### PROBLEM DETAILS
Pictures in the data below are not part of the copy; transcribe everything else exactly.

### DATASET EXCERPTS

= Beginning of Section =

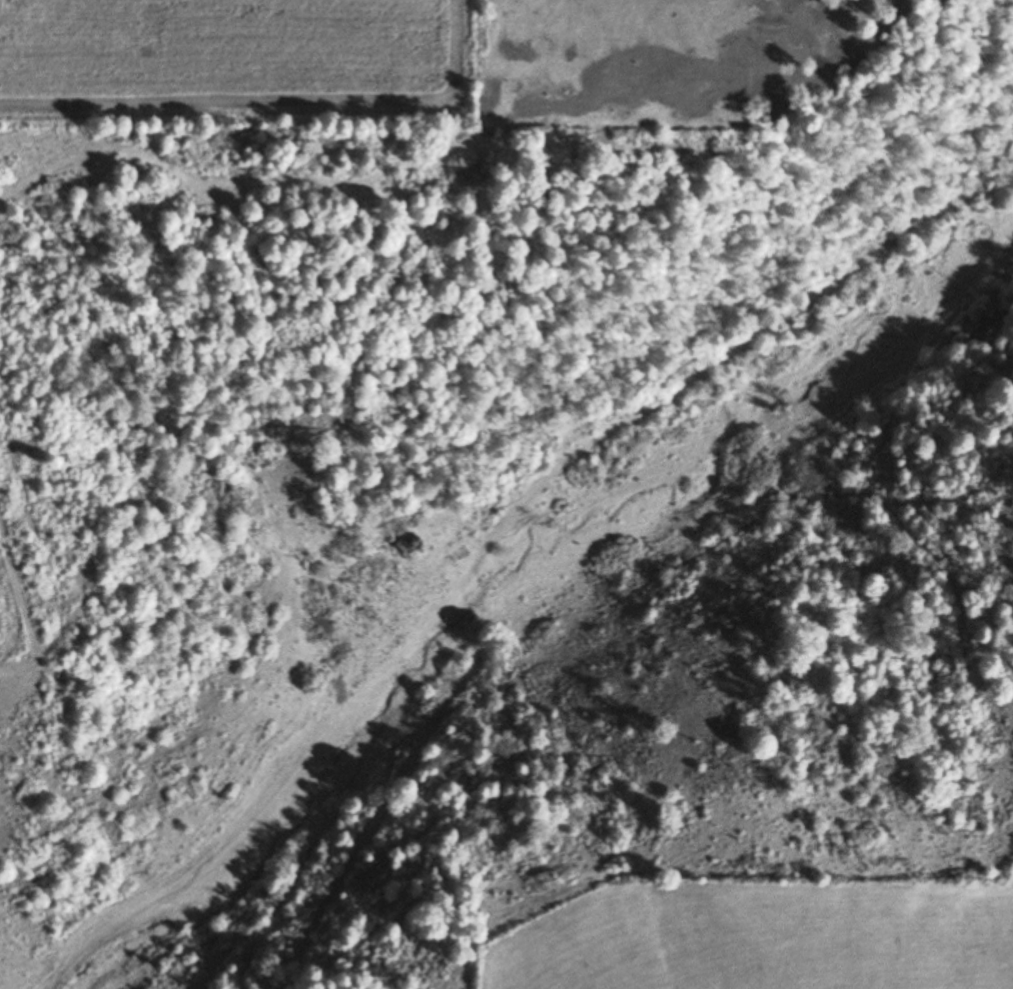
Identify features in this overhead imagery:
crop: (228, 59)
building: (404, 547)
crop: (766, 937)

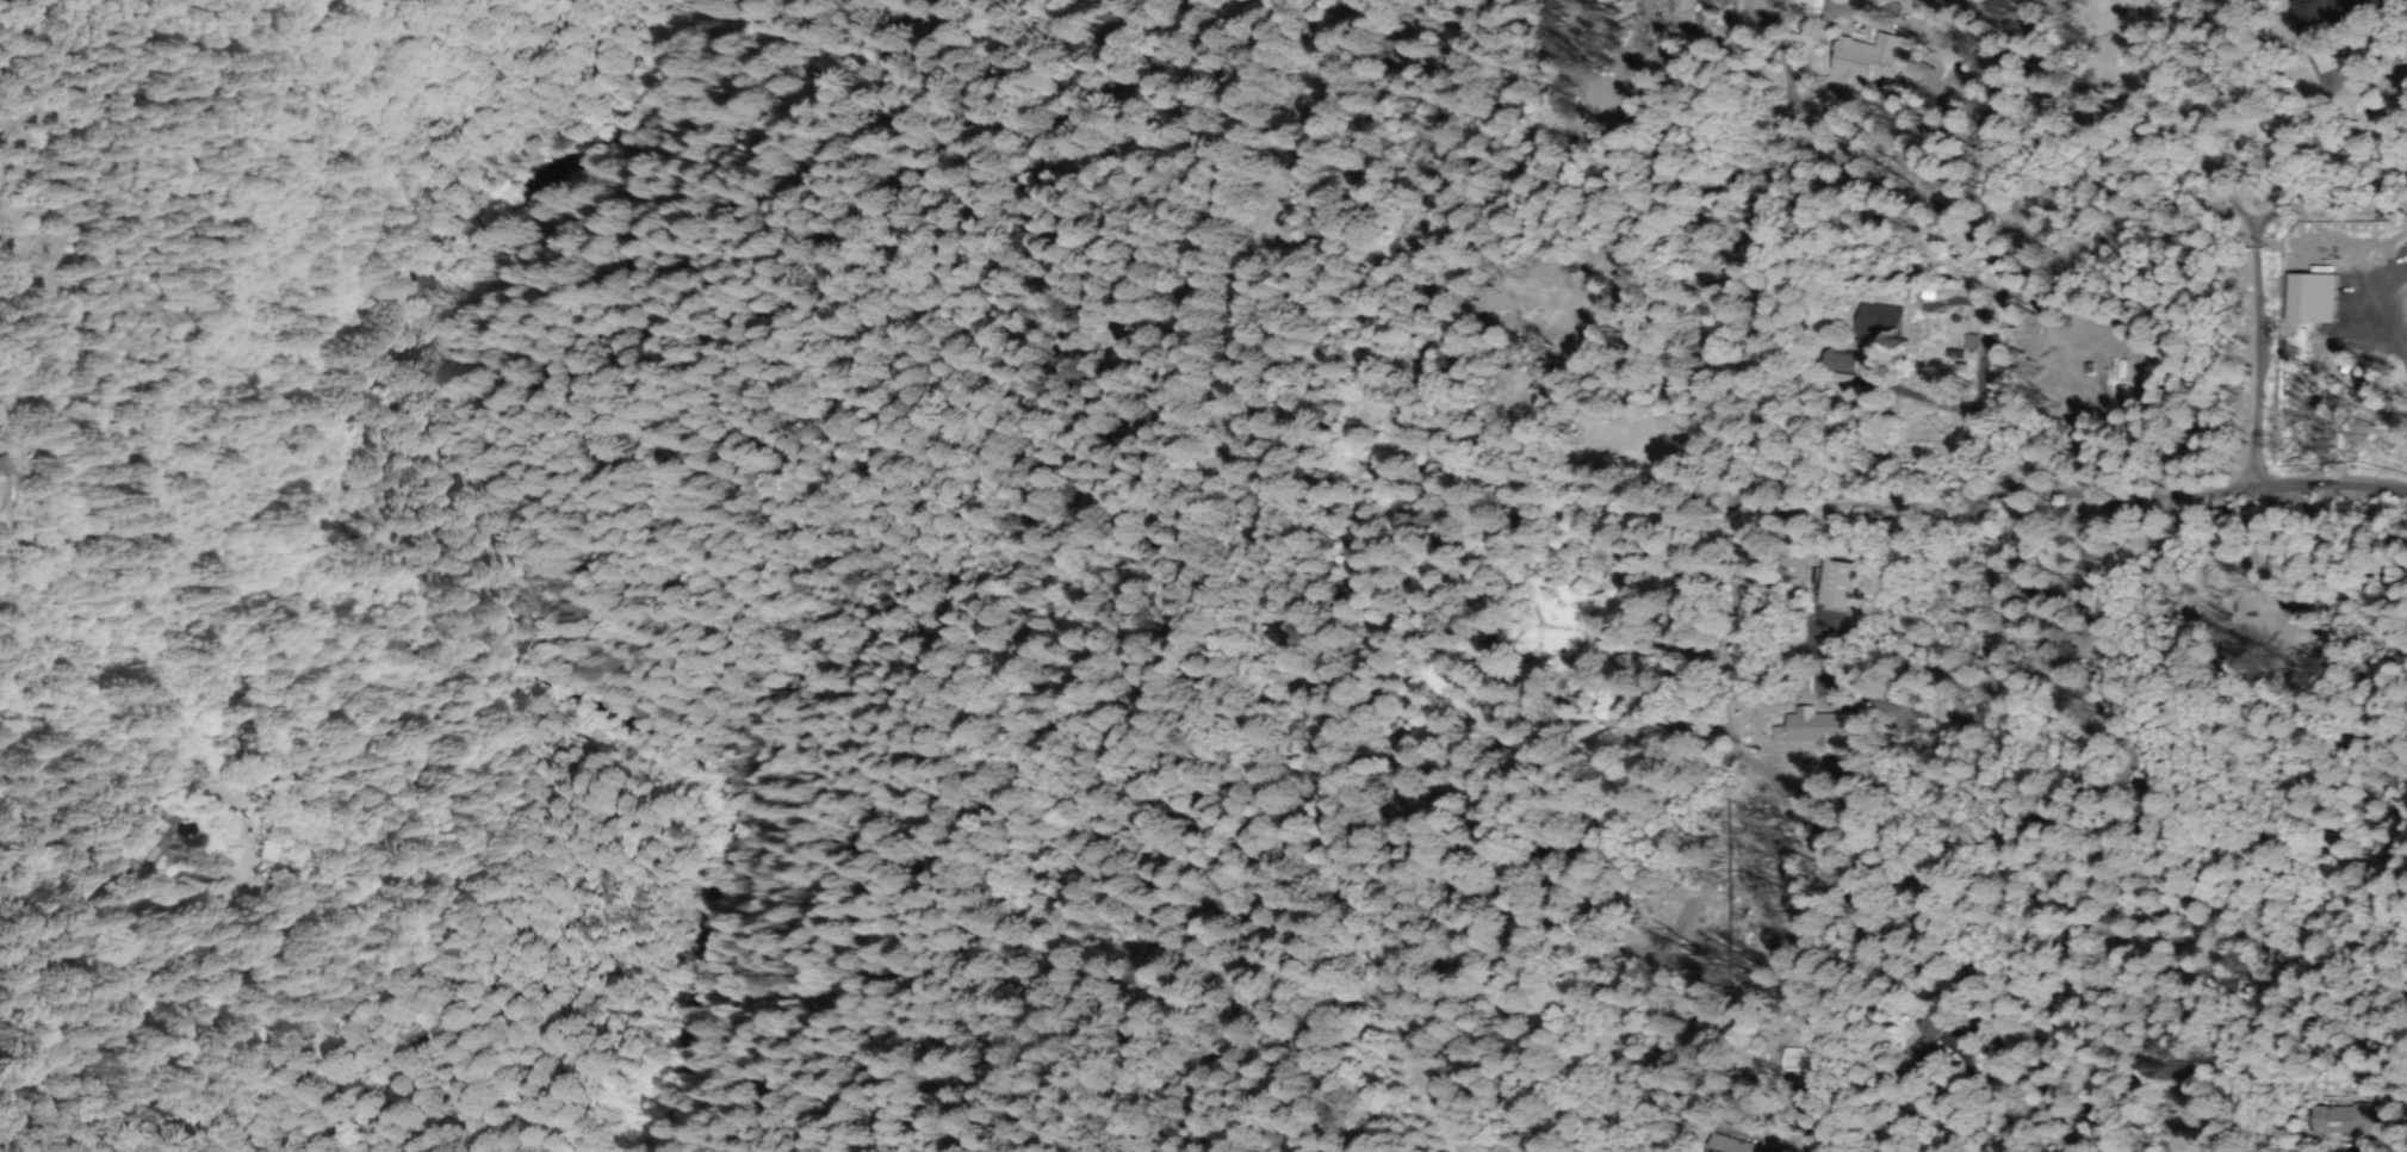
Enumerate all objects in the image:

= End of Section =

### EXERCISE ANSWER
Identify features in this overhead imagery:
crop: (228, 59)
building: (404, 547)
crop: (766, 937)

Enumerate all objects in the image:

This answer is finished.